INSTRUCTIONS TO FOLLOW »
Wherever the string "none" appears in the records, return the line that holds it.
______________________________
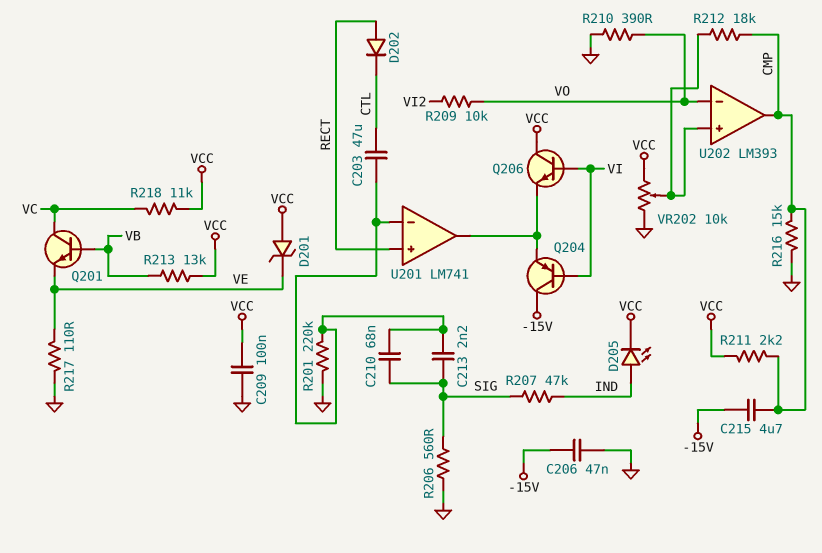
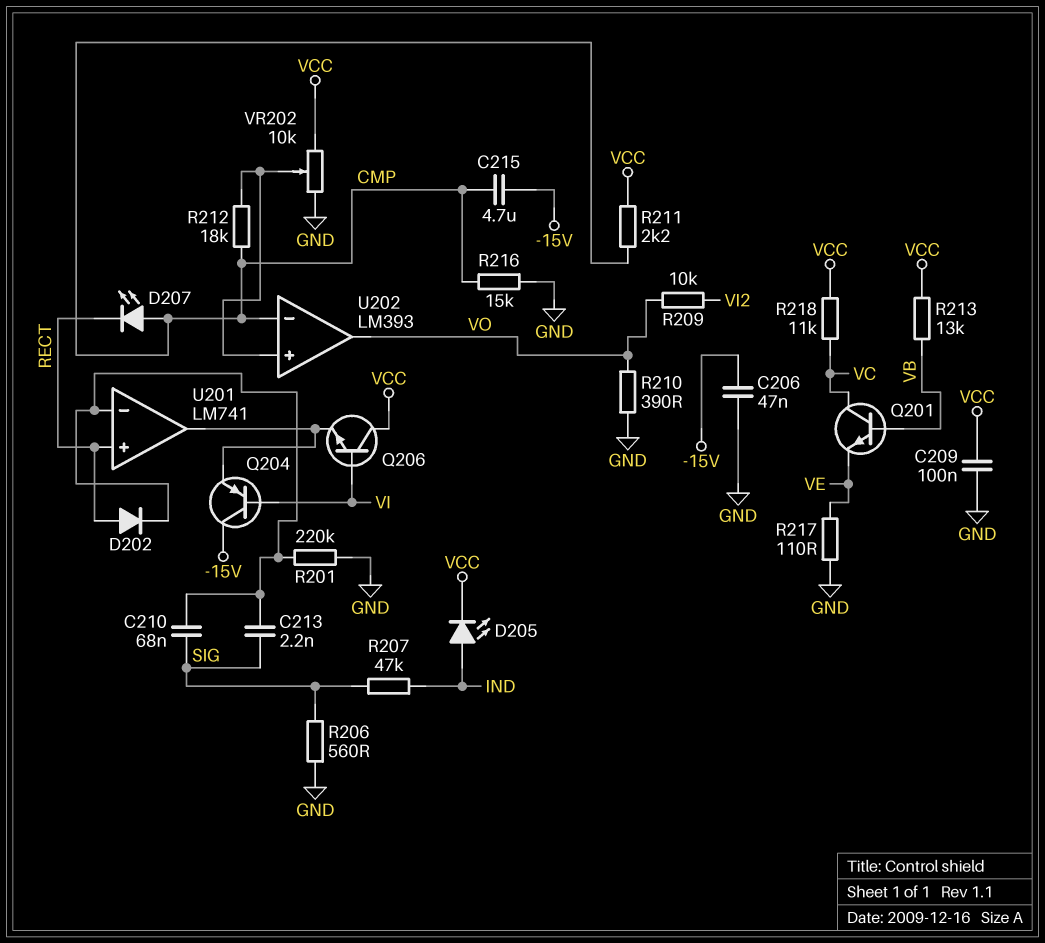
C203: 47uF (CTL, U201/in-) -> none
D201: zener (A VCC, K VE) -> none
D202: diode (A RECT, K CTL) -> diode (A RECT, K U201/in-)
D207: none -> LED (A CMP, K RECT)
U202 pin in-: VO -> CMP
U202 pin out: CMP -> VO

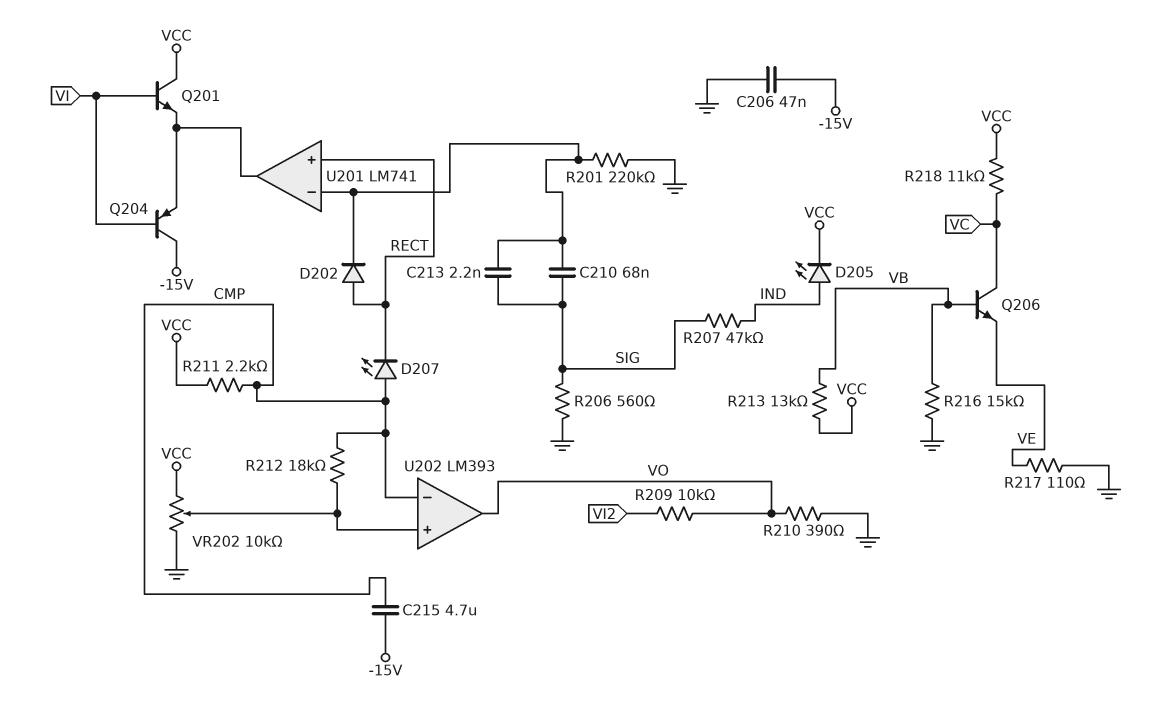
C209: 100nF (GND, VCC) -> none
Q201: NPN (B VB, C VC, E VE) -> NPN (B VI, C VCC, E U201/out)
Q206: NPN (B VI, C VCC, E U201/out) -> NPN (B VB, C VC, E VE)
R216: 15k (CMP, GND) -> 15k (GND, VB)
______________________________
THE COMPLETED TASK »
C203: 47uF (CTL, U201/in-) -> none
D201: zener (A VCC, K VE) -> none
D207: none -> LED (A CMP, K RECT)
C209: 100nF (GND, VCC) -> none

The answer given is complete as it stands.